=== What is required ===
Retype the whole listing exactly. Leave out pictures.

=== Dataset content ===
[Start of Attachment]

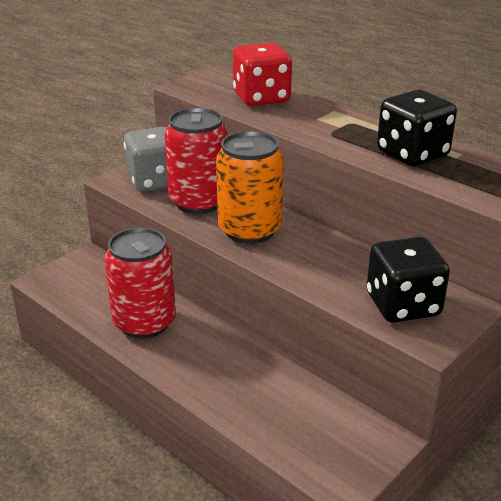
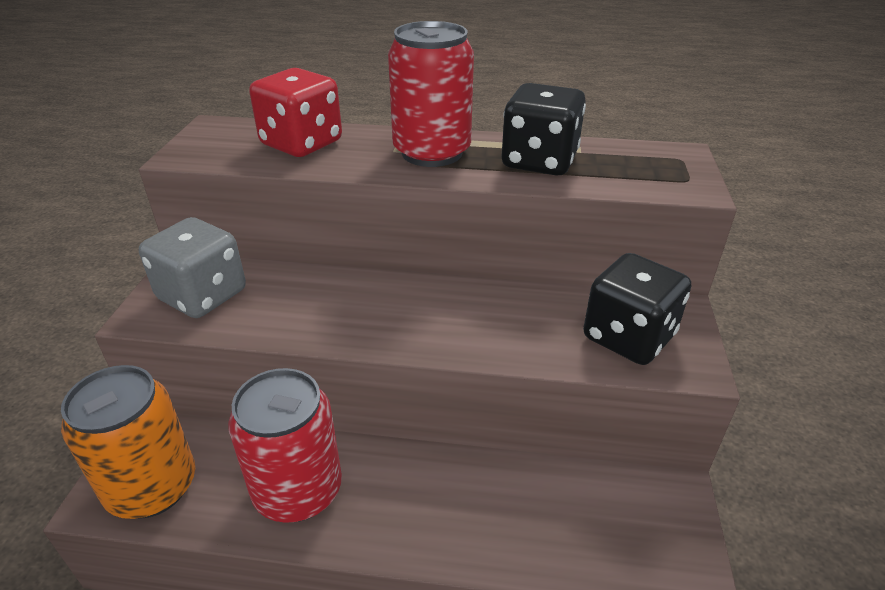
camera: 35 degrees left, 5 degrees up
(199, 202) = (287, 302): red can -> red can (432, 153)
(249, 230) = (384, 315): orange can -> orange can (152, 487)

[End of Attachment]

=== Task response ===
camera: 35 degrees left, 5 degrees up
(199, 202) = (287, 302): red can -> red can (432, 153)
(249, 230) = (384, 315): orange can -> orange can (152, 487)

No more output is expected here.